### PROBLEM TO SOLVE
Every line below that includes "purple" counts toward the total. Report that total alone.

### THE INPUT
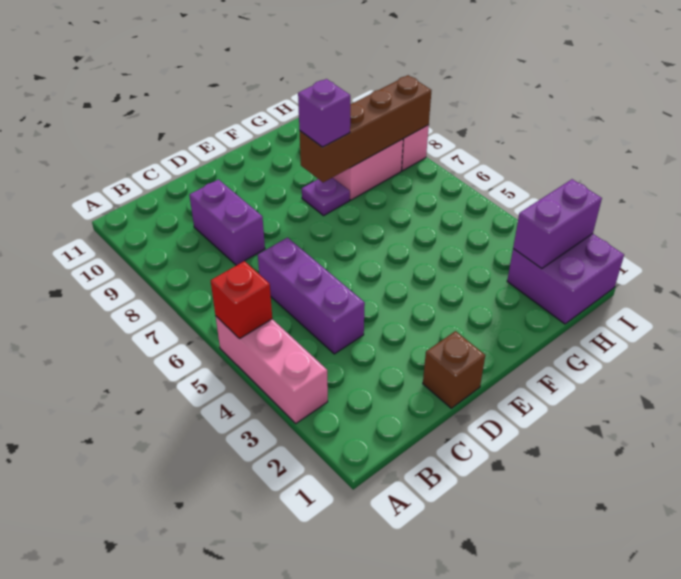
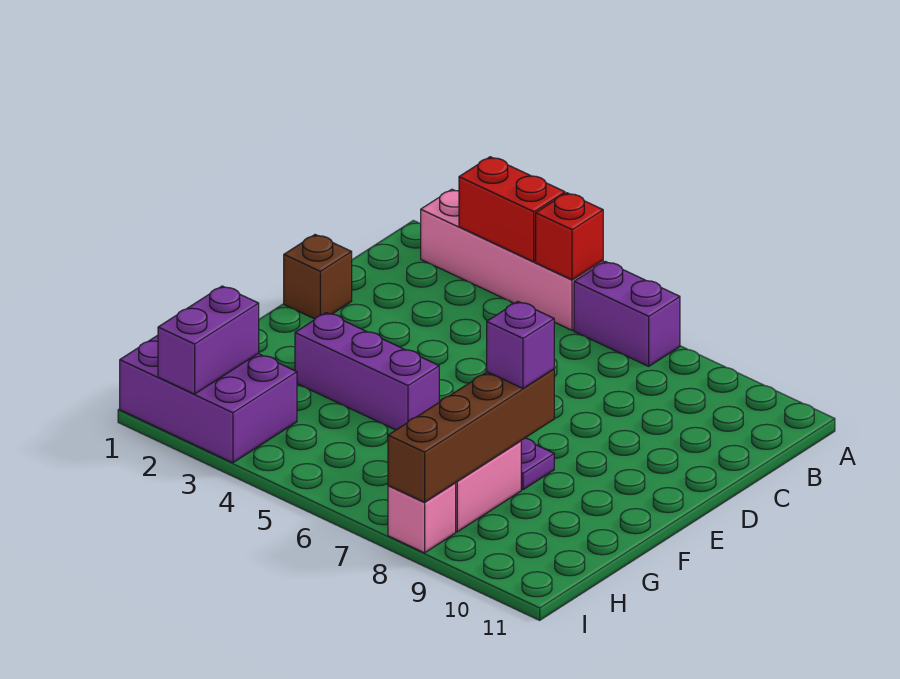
pink brick A3:A5 level 1 -> pink brick A2:A5 level 1
none -> red brick A3:A4 level 2
purple brick C4:C6 level 1 -> purple brick F3:F5 level 1
purple brick C8:C9 level 1 -> purple brick A6:A7 level 1
purple brick H1:I2 level 1 -> purple brick H1:I3 level 1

### EXERCISE RESPONSE
3